───── RECORDED DATA ─────

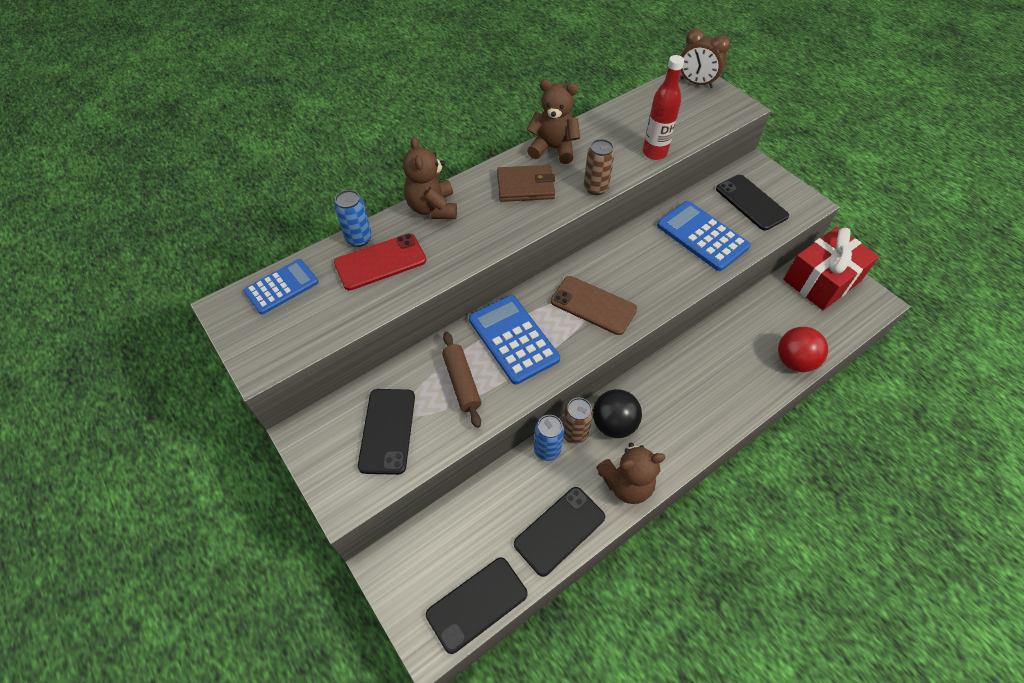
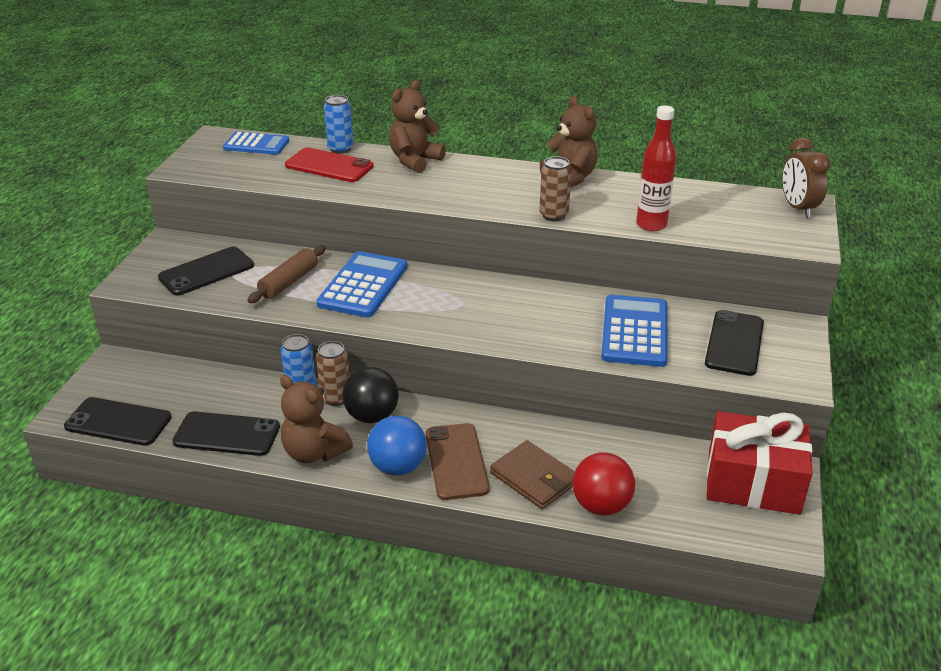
camera: 50 degrees right, 20 degrees down
(525, 186) = (502, 185): brown wallet -> brown wallet (534, 478)
(593, 305) = (454, 308): brown phone -> brown phone (456, 461)
(681, 442) = (398, 467): none -> blue ball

─────

> **PROBLEM**: Print the entire listing precisely as written, omitting the images it holds.

> **TASK SOLUTION**:
camera: 50 degrees right, 20 degrees down
(525, 186) = (502, 185): brown wallet -> brown wallet (534, 478)
(593, 305) = (454, 308): brown phone -> brown phone (456, 461)
(681, 442) = (398, 467): none -> blue ball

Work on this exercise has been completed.